→ **PROBLEM**: Locate the line containing "STEPPER1 pin IN4: 9 -> A2" in the material below; repeat it and every line after it, exactly as written.
━━━ INPUT DATA ━━━
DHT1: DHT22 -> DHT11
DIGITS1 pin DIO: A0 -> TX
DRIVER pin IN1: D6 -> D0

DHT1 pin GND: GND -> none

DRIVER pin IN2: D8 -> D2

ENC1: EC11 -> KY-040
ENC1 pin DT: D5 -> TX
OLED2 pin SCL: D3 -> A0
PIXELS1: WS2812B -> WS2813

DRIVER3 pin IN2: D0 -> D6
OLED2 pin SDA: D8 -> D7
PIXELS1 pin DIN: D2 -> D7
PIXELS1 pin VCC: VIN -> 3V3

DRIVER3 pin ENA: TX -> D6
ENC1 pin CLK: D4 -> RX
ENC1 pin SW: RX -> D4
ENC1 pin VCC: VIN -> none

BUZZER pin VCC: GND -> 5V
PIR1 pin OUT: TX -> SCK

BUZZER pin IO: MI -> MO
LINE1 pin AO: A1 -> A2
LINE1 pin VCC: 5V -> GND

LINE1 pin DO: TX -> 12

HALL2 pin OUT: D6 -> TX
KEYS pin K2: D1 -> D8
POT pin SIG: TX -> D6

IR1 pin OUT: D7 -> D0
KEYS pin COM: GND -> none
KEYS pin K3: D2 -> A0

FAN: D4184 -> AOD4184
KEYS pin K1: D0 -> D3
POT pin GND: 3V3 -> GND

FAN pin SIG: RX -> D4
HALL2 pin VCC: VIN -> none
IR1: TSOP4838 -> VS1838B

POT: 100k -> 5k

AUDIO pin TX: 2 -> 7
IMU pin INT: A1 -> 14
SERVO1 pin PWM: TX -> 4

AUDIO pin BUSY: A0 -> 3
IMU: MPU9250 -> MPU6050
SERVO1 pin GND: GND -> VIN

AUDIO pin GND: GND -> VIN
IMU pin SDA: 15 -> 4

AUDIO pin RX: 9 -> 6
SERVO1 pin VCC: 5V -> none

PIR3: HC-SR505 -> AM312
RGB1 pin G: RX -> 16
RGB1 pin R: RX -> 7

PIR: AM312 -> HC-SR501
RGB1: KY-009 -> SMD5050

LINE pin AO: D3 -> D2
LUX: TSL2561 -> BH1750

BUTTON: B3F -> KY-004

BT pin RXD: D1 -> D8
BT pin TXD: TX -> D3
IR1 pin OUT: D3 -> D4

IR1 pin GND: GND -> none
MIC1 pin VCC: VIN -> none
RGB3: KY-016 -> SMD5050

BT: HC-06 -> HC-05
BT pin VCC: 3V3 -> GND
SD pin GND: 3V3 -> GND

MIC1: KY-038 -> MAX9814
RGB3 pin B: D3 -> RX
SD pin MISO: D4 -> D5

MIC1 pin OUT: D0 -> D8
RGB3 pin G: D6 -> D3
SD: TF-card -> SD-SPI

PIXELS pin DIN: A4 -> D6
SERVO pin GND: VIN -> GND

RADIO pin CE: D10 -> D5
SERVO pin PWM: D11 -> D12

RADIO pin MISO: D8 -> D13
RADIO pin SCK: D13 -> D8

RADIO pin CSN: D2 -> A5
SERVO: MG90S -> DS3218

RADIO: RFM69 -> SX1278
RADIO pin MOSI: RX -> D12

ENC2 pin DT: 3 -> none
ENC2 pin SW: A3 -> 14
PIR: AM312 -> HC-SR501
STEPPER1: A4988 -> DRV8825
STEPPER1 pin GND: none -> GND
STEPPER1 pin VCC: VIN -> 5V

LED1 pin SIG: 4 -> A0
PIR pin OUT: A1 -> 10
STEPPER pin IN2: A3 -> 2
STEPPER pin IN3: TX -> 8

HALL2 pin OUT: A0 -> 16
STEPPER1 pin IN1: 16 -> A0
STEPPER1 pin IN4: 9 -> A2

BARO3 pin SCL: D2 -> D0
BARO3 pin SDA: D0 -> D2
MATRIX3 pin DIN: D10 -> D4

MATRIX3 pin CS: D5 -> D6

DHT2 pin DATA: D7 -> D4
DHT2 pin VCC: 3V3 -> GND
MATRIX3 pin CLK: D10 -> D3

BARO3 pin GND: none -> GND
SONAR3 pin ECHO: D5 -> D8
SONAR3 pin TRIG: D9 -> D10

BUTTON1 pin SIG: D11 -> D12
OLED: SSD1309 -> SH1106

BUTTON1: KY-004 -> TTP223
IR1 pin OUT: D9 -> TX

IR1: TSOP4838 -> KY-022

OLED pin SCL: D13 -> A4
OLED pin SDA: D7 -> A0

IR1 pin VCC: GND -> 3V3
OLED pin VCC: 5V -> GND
━━━
→ **RESULT BELOW**:
STEPPER1 pin IN4: 9 -> A2

BARO3 pin SCL: D2 -> D0
BARO3 pin SDA: D0 -> D2
MATRIX3 pin DIN: D10 -> D4

MATRIX3 pin CS: D5 -> D6

DHT2 pin DATA: D7 -> D4
DHT2 pin VCC: 3V3 -> GND
MATRIX3 pin CLK: D10 -> D3

BARO3 pin GND: none -> GND
SONAR3 pin ECHO: D5 -> D8
SONAR3 pin TRIG: D9 -> D10

BUTTON1 pin SIG: D11 -> D12
OLED: SSD1309 -> SH1106

BUTTON1: KY-004 -> TTP223
IR1 pin OUT: D9 -> TX

IR1: TSOP4838 -> KY-022

OLED pin SCL: D13 -> A4
OLED pin SDA: D7 -> A0

IR1 pin VCC: GND -> 3V3
OLED pin VCC: 5V -> GND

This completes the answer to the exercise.